Look through the listing below, find every line with the string "coloured", and copy it.

*** Block opens ***

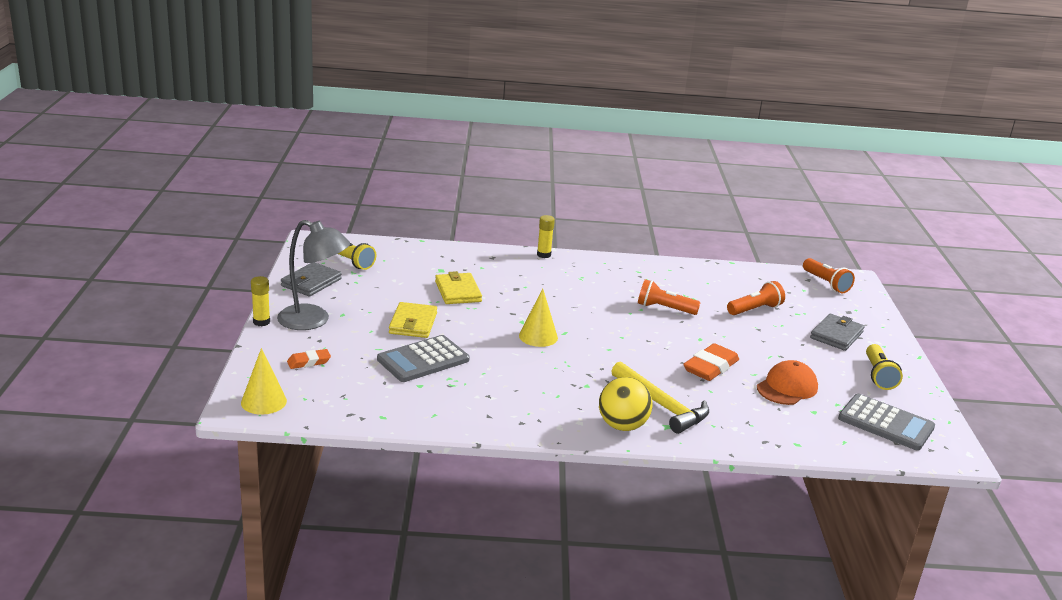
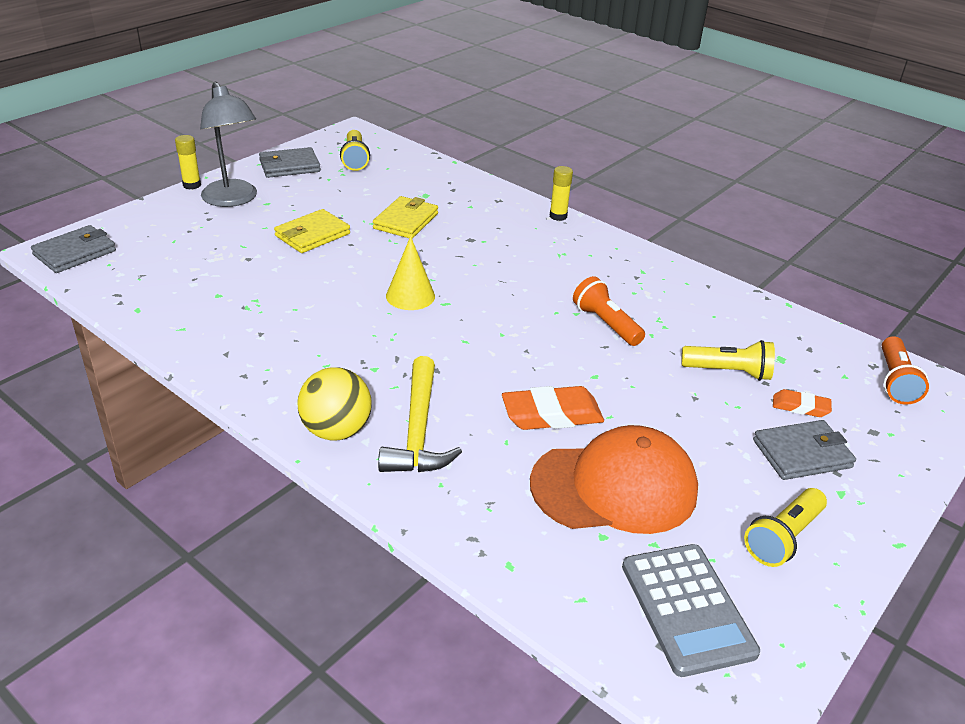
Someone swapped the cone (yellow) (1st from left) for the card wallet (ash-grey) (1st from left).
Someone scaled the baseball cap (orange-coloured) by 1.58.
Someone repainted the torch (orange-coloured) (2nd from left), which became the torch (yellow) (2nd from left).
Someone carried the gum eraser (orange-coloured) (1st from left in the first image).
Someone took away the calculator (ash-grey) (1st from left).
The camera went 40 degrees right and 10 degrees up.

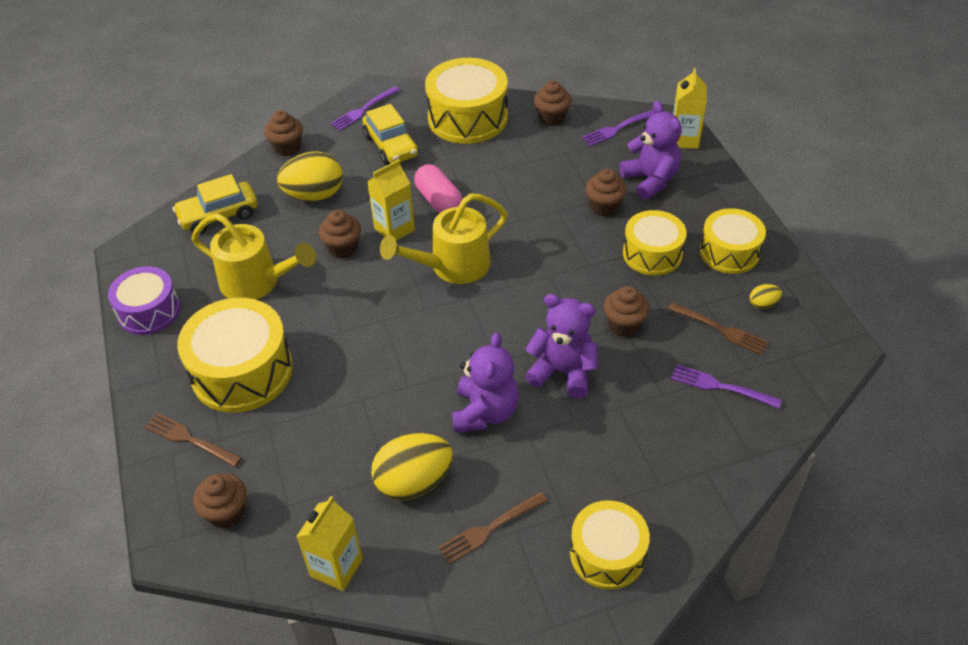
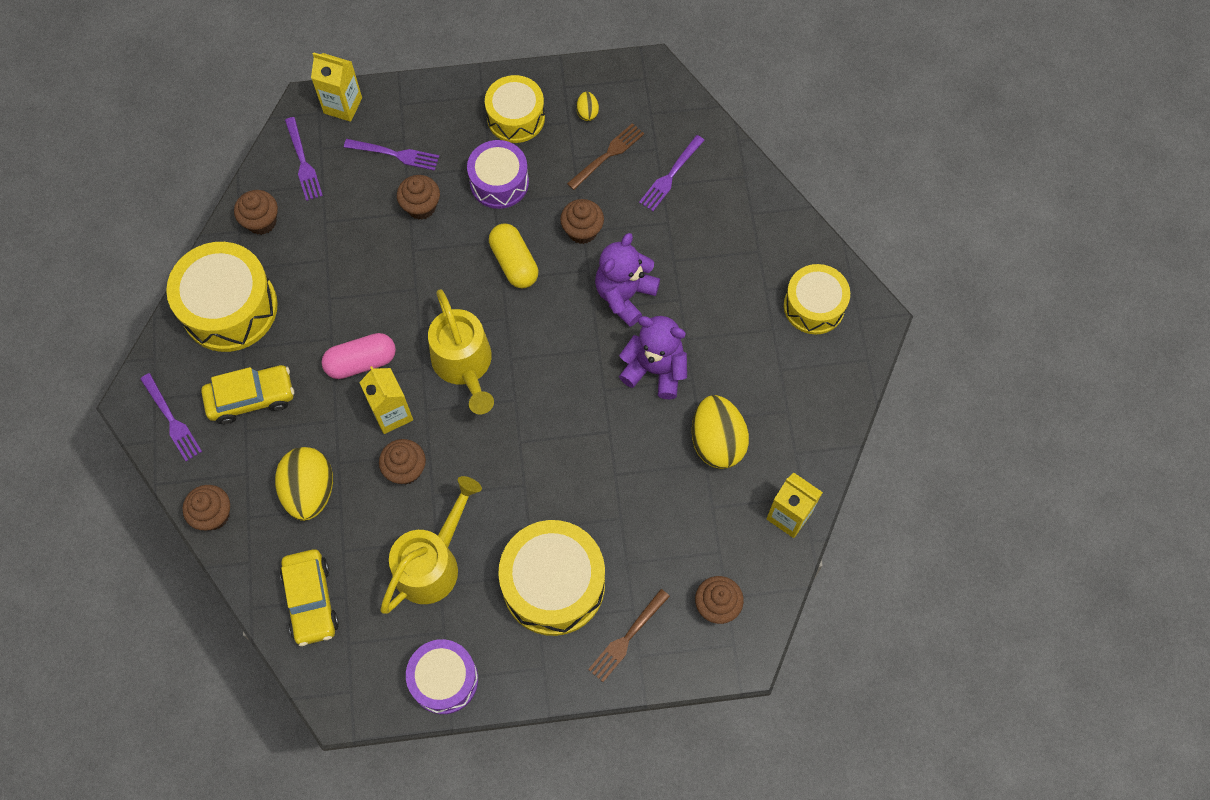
Someone swapped the stuffed bear (purple) (3rd from left) for the dinner fork (purple) (3rd from left).
Someone repainted the drum (yellow) (4th from left), which became the drum (purple) (2nd from left).
Someone put down the pill (yellow).
Someone took away the dinner fork (brown) (2nd from left).
The camera went 80 degrees left and 20 degrees up.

*** Block closes ***

* **Expected answer**:
Someone scaled the baseball cap (orange-coloured) by 1.58.
Someone repainted the torch (orange-coloured) (2nd from left), which became the torch (yellow) (2nd from left).
Someone carried the gum eraser (orange-coloured) (1st from left in the first image).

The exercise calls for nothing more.